GIVEN DATA Start Marker
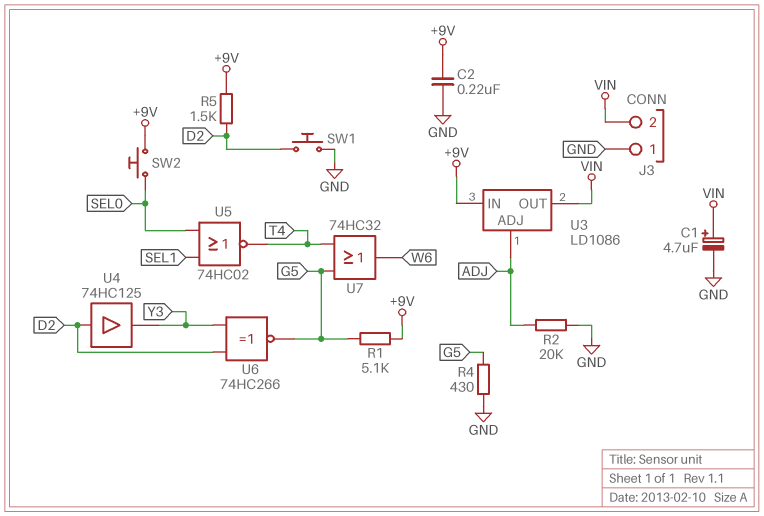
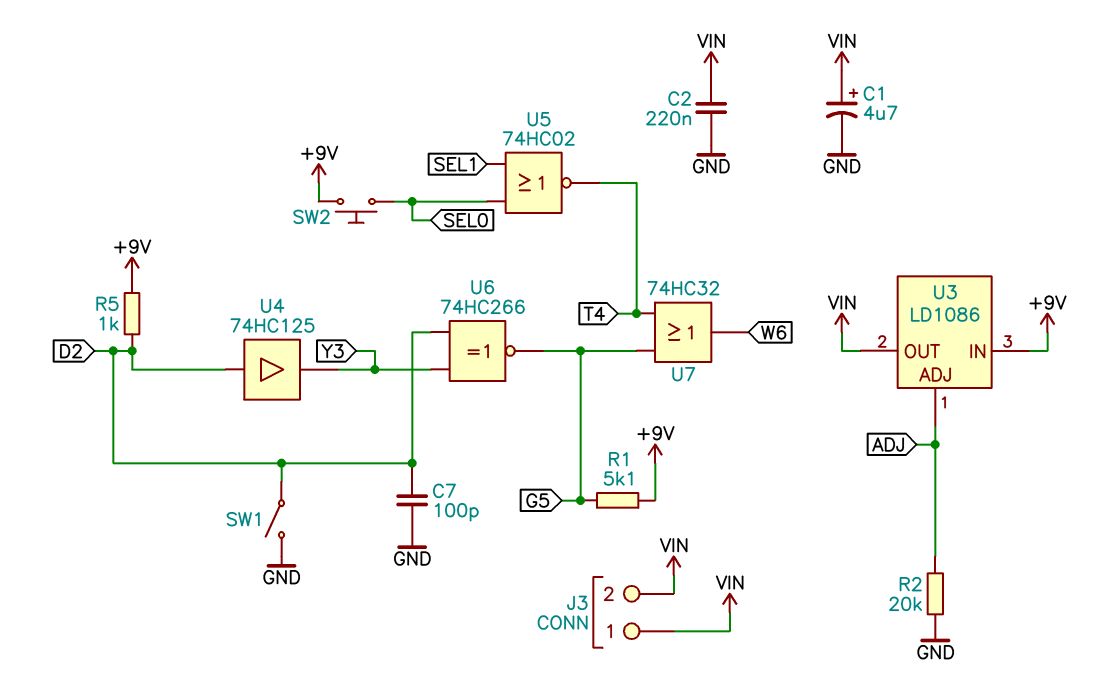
C2: 220nF (+9V, GND) -> 220nF (GND, VIN)
C7: none -> 100pF (D2, GND)
J3 pin 1: GND -> VIN
R4: 430 (G5, GND) -> none
R5: 1.5k (+9V, D2) -> 1k (+9V, D2)
SW1: button (D2, GND) -> switch (D2, GND)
GIVEN DATA End Marker
ASSIGNMENT: Could you return each entry word for word, with the images omitted?

ANSWER SPACE:
C2: 220nF (+9V, GND) -> 220nF (GND, VIN)
C7: none -> 100pF (D2, GND)
J3 pin 1: GND -> VIN
R4: 430 (G5, GND) -> none
R5: 1.5k (+9V, D2) -> 1k (+9V, D2)
SW1: button (D2, GND) -> switch (D2, GND)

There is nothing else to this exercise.